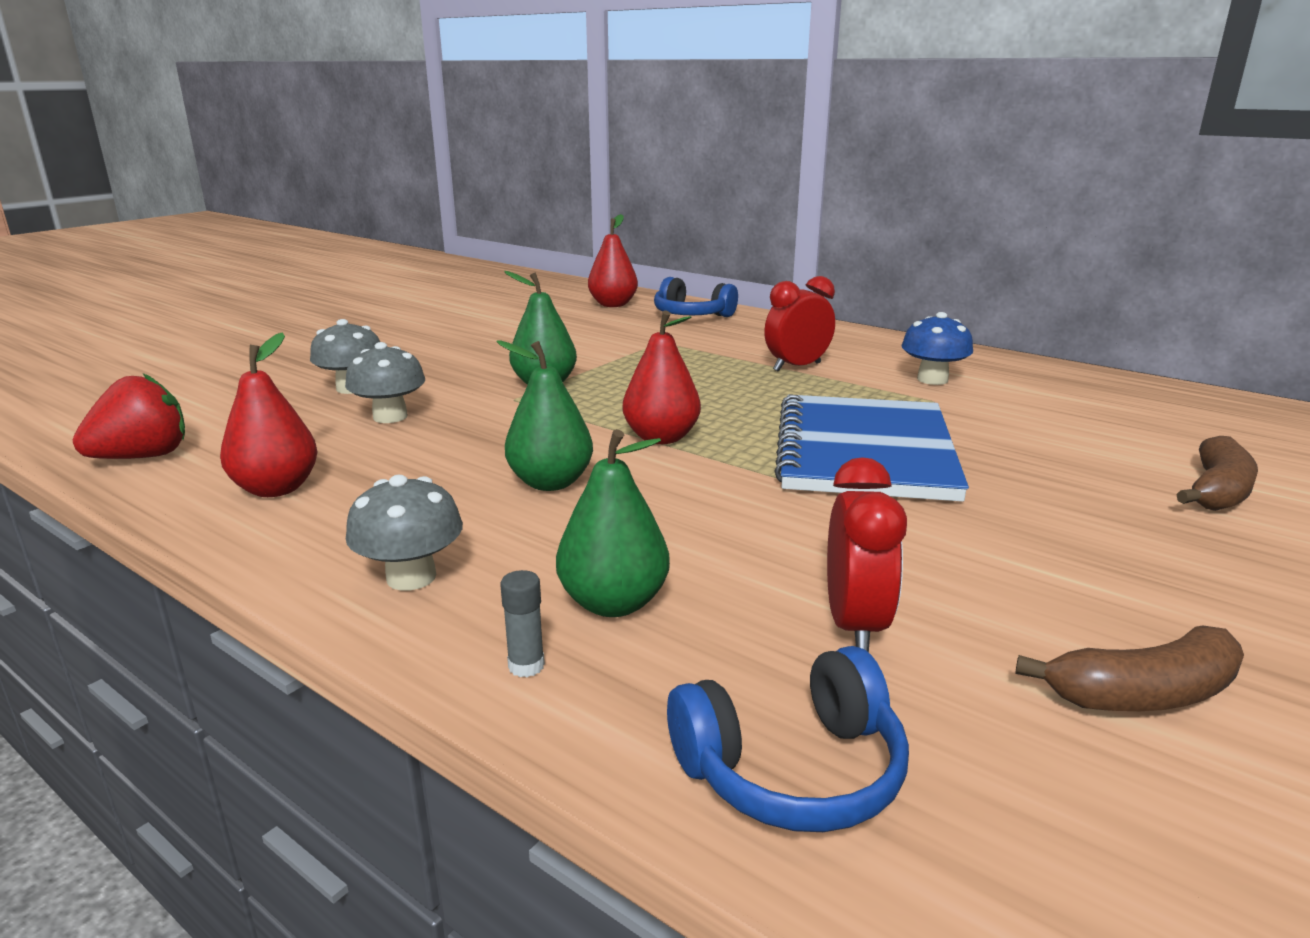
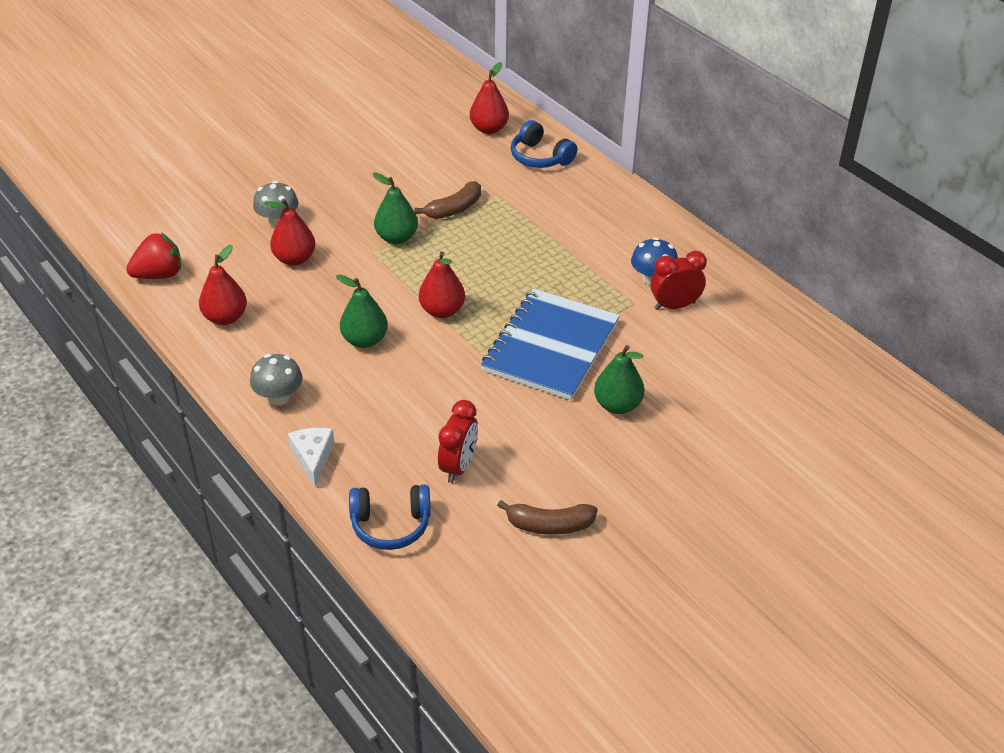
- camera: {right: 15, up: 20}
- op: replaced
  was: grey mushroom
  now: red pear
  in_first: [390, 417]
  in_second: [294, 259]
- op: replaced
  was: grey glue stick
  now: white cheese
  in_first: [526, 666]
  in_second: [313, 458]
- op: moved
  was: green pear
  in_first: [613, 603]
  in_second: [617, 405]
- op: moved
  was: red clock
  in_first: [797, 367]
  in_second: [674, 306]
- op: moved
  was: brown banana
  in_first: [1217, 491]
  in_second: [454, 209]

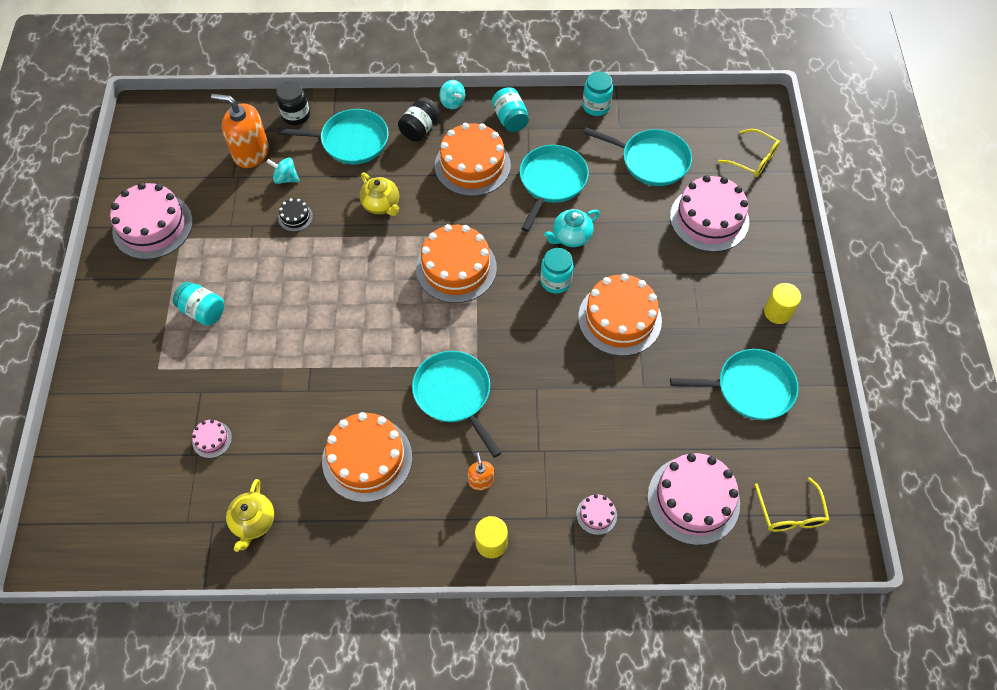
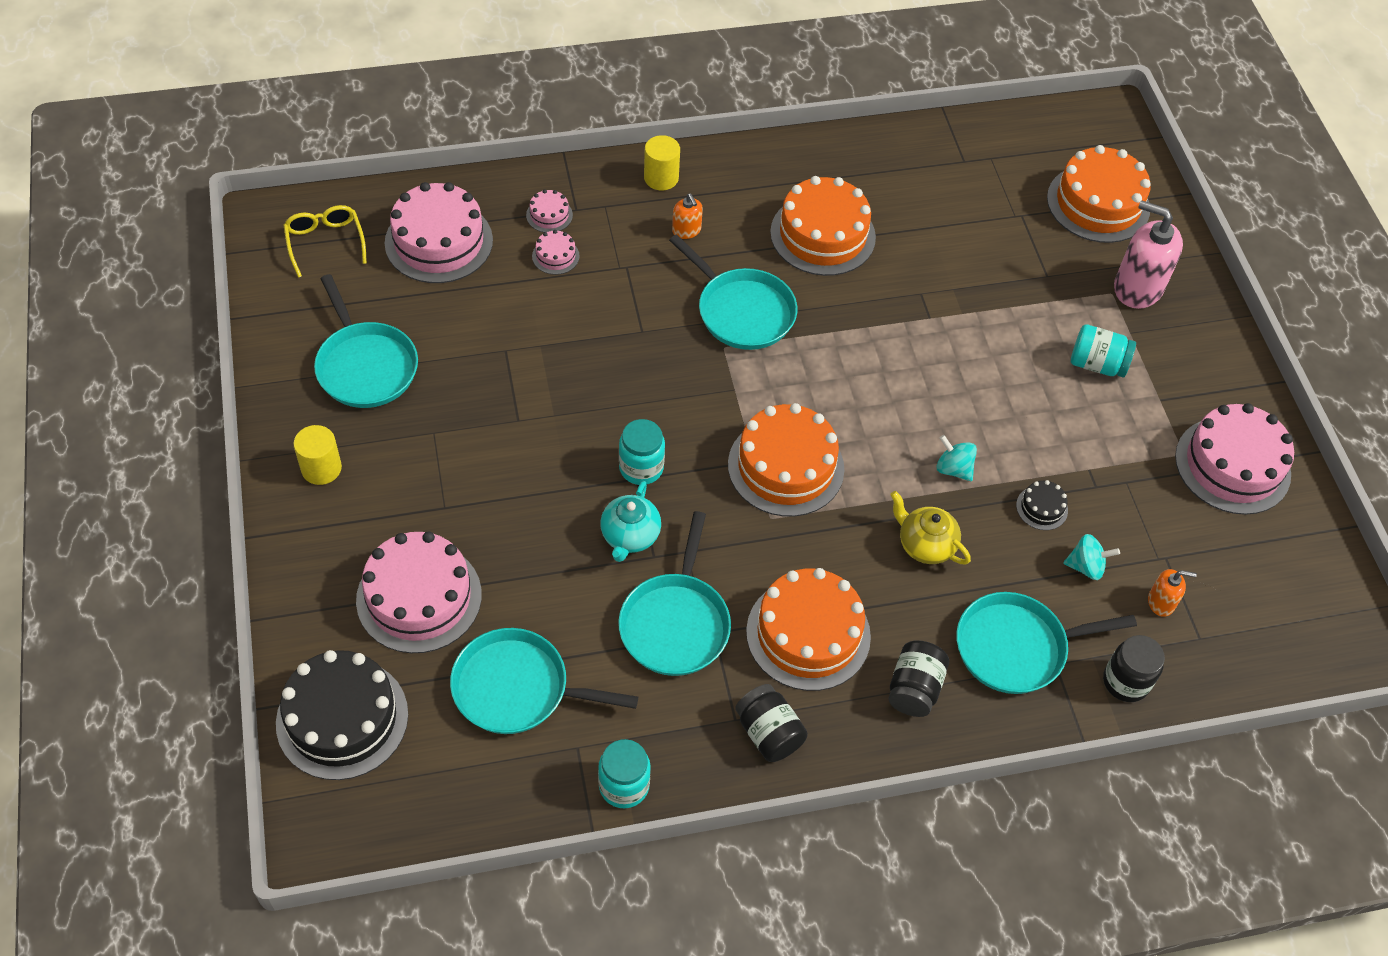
- camera: {right: 165, up: -5}
- op: moved
  was: pink cake
  in_first: [212, 439]
  in_second: [555, 256]
- op: resized
  was: orange soap dispenser
  in_first: [251, 152]
  in_second: [1161, 602]
  ratio: 0.5
- op: removed
  was: yellow teapot
  in_first: [253, 522]
- op: moved
  was: turquoise spinning top
  in_first: [452, 102]
  in_second: [953, 469]
- op: recoloured
  was: turquoise jar
  now: black jar
  in_first: [510, 119]
  in_second: [769, 733]
- op: turned
  was: turquoise teapot
  in_first: [571, 237]
  in_second: [630, 536]
  clockwise: 150
- op: moved
  was: orange cake
  in_first: [619, 319]
  in_second: [1098, 203]
- op: turned
  was: turquoise pan
  in_first: [750, 388]
  in_second: [365, 366]
  clockwise: -105
- op: replaced
  was: yellow glasses
  now: black cake
  in_first: [753, 159]
  in_second: [342, 718]
- op: added
  now: pink soap dispenser
  in_second: [1137, 287]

▸ **AIM OF THE EXERCISE**:
The answer is the run of lines above from the line containing "in_first: [797, 367]" through the line containing "in_first: [1217, 491]", copied exactly and alone.

▸ **EXERCISE RESPONSE**:
  in_first: [797, 367]
  in_second: [674, 306]
- op: moved
  was: brown banana
  in_first: [1217, 491]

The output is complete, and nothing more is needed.